(Source material)

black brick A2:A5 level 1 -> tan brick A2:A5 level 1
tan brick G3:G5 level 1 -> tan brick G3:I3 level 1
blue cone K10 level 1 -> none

(End Source material)
(Source material)

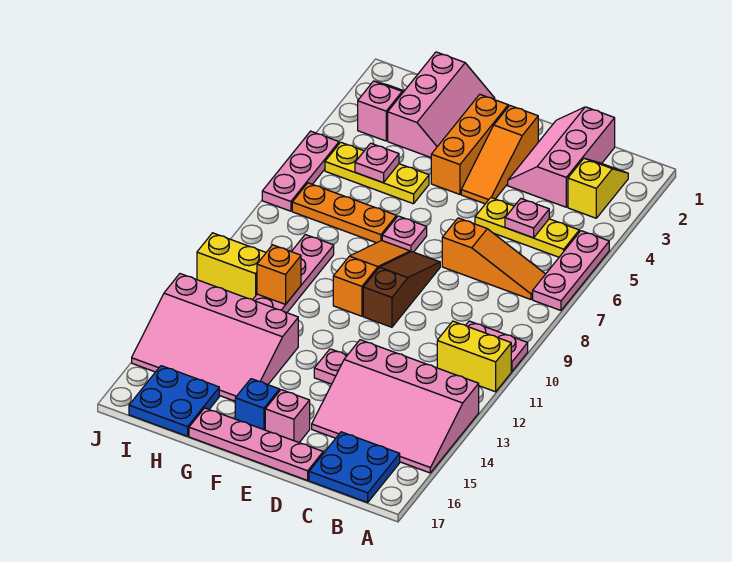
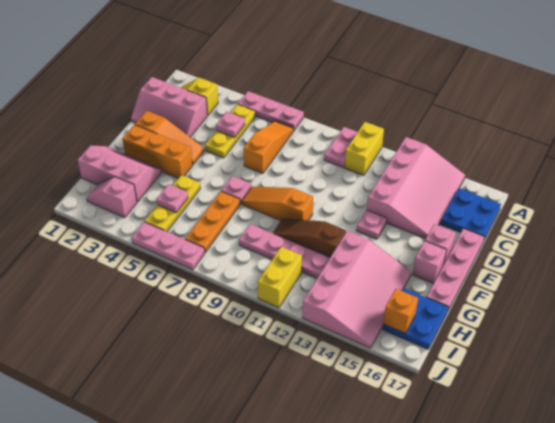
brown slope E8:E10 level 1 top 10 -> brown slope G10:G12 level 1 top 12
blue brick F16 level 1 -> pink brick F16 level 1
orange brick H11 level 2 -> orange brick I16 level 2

(End Source material)

## Problem to solve:
Write out every line of the data that holds the word "brick".

## Task output:
black brick A2:A5 level 1 -> tan brick A2:A5 level 1
tan brick G3:G5 level 1 -> tan brick G3:I3 level 1
blue brick F16 level 1 -> pink brick F16 level 1
orange brick H11 level 2 -> orange brick I16 level 2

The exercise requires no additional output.